Problem details >>
Down to the final line, write out the data below exactly.

═══ Supplied information ═══

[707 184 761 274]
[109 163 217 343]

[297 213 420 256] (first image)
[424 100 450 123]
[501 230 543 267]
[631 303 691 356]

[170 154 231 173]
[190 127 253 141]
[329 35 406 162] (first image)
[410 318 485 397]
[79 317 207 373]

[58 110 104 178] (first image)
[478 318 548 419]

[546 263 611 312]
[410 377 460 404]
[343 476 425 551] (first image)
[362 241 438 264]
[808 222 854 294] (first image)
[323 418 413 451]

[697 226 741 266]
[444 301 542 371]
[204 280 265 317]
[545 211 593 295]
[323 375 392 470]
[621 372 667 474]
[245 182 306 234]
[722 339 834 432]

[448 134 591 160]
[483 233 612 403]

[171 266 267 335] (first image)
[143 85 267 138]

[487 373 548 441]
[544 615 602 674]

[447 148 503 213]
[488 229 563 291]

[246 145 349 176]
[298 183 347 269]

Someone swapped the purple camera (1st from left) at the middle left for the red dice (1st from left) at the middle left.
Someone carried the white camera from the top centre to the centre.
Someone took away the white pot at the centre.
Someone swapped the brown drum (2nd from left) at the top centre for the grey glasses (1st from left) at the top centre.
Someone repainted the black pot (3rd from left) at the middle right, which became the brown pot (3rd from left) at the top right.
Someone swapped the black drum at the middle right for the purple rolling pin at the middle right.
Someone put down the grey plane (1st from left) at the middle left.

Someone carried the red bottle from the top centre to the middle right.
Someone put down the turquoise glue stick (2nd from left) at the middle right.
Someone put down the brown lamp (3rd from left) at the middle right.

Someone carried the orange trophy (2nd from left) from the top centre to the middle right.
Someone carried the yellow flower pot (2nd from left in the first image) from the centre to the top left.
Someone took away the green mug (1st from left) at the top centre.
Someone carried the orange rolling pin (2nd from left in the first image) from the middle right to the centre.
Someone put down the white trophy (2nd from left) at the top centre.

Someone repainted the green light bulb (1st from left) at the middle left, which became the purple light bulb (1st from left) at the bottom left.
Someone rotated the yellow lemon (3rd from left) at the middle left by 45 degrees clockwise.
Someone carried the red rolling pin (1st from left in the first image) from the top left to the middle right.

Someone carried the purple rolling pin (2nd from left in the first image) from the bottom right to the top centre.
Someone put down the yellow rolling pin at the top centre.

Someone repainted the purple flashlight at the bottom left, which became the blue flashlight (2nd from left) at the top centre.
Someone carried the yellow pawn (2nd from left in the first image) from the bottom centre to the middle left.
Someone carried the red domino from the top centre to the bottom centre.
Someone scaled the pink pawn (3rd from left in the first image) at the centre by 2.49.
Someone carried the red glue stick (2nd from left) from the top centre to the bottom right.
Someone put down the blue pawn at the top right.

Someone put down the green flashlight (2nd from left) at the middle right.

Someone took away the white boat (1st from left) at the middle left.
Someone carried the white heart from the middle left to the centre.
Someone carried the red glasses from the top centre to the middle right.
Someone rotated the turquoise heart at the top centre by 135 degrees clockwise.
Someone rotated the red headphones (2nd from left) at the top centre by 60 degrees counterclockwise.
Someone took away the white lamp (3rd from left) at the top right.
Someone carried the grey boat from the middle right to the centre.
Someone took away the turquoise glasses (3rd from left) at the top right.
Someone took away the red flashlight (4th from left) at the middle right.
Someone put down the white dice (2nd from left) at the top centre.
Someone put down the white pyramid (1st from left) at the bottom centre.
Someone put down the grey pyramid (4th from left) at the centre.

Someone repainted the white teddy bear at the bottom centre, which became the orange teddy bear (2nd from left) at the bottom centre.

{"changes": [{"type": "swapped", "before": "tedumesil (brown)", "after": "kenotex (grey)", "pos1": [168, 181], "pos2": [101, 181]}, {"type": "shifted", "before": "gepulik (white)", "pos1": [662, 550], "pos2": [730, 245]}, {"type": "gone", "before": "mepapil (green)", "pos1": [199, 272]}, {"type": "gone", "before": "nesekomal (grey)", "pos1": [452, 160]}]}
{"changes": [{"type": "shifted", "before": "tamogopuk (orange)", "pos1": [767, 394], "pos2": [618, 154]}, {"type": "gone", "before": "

═══

Reply to the exercise >>
[707 184 761 274]
[109 163 217 343]

[297 213 420 256] (first image)
[424 100 450 123]
[501 230 543 267]
[631 303 691 356]

[170 154 231 173]
[190 127 253 141]
[329 35 406 162] (first image)
[410 318 485 397]
[79 317 207 373]

[58 110 104 178] (first image)
[478 318 548 419]

[546 263 611 312]
[410 377 460 404]
[343 476 425 551] (first image)
[362 241 438 264]
[808 222 854 294] (first image)
[323 418 413 451]

[697 226 741 266]
[444 301 542 371]
[204 280 265 317]
[545 211 593 295]
[323 375 392 470]
[621 372 667 474]
[245 182 306 234]
[722 339 834 432]

[448 134 591 160]
[483 233 612 403]

[171 266 267 335] (first image)
[143 85 267 138]

[487 373 548 441]
[544 615 602 674]

[447 148 503 213]
[488 229 563 291]

[246 145 349 176]
[298 183 347 269]

Someone swapped the purple camera (1st from left) at the middle left for the red dice (1st from left) at the middle left.
Someone carried the white camera from the top centre to the centre.
Someone took away the white pot at the centre.
Someone swapped the brown drum (2nd from left) at the top centre for the grey glasses (1st from left) at the top centre.
Someone repainted the black pot (3rd from left) at the middle right, which became the brown pot (3rd from left) at the top right.
Someone swapped the black drum at the middle right for the purple rolling pin at the middle right.
Someone put down the grey plane (1st from left) at the middle left.

Someone carried the red bottle from the top centre to the middle right.
Someone put down the turquoise glue stick (2nd from left) at the middle right.
Someone put down the brown lamp (3rd from left) at the middle right.

Someone carried the orange trophy (2nd from left) from the top centre to the middle right.
Someone carried the yellow flower pot (2nd from left in the first image) from the centre to the top left.
Someone took away the green mug (1st from left) at the top centre.
Someone carried the orange rolling pin (2nd from left in the first image) from the middle right to the centre.
Someone put down the white trophy (2nd from left) at the top centre.

Someone repainted the green light bulb (1st from left) at the middle left, which became the purple light bulb (1st from left) at the bottom left.
Someone rotated the yellow lemon (3rd from left) at the middle left by 45 degrees clockwise.
Someone carried the red rolling pin (1st from left in the first image) from the top left to the middle right.

Someone carried the purple rolling pin (2nd from left in the first image) from the bottom right to the top centre.
Someone put down the yellow rolling pin at the top centre.

Someone repainted the purple flashlight at the bottom left, which became the blue flashlight (2nd from left) at the top centre.
Someone carried the yellow pawn (2nd from left in the first image) from the bottom centre to the middle left.
Someone carried the red domino from the top centre to the bottom centre.
Someone scaled the pink pawn (3rd from left in the first image) at the centre by 2.49.
Someone carried the red glue stick (2nd from left) from the top centre to the bottom right.
Someone put down the blue pawn at the top right.

Someone put down the green flashlight (2nd from left) at the middle right.

Someone took away the white boat (1st from left) at the middle left.
Someone carried the white heart from the middle left to the centre.
Someone carried the red glasses from the top centre to the middle right.
Someone rotated the turquoise heart at the top centre by 135 degrees clockwise.
Someone rotated the red headphones (2nd from left) at the top centre by 60 degrees counterclockwise.
Someone took away the white lamp (3rd from left) at the top right.
Someone carried the grey boat from the middle right to the centre.
Someone took away the turquoise glasses (3rd from left) at the top right.
Someone took away the red flashlight (4th from left) at the middle right.
Someone put down the white dice (2nd from left) at the top centre.
Someone put down the white pyramid (1st from left) at the bottom centre.
Someone put down the grey pyramid (4th from left) at the centre.

Someone repainted the white teddy bear at the bottom centre, which became the orange teddy bear (2nd from left) at the bottom centre.

{"changes": [{"type": "swapped", "before": "tedumesil (brown)", "after": "kenotex (grey)", "pos1": [168, 181], "pos2": [101, 181]}, {"type": "shifted", "before": "gepulik (white)", "pos1": [662, 550], "pos2": [730, 245]}, {"type": "gone", "before": "mepapil (green)", "pos1": [199, 272]}, {"type": "gone", "before": "nesekomal (grey)", "pos1": [452, 160]}]}
{"changes": [{"type": "shifted", "before": "tamogopuk (orange)", "pos1": [767, 394], "pos2": [618, 154]}, {"type": "gone", "before": "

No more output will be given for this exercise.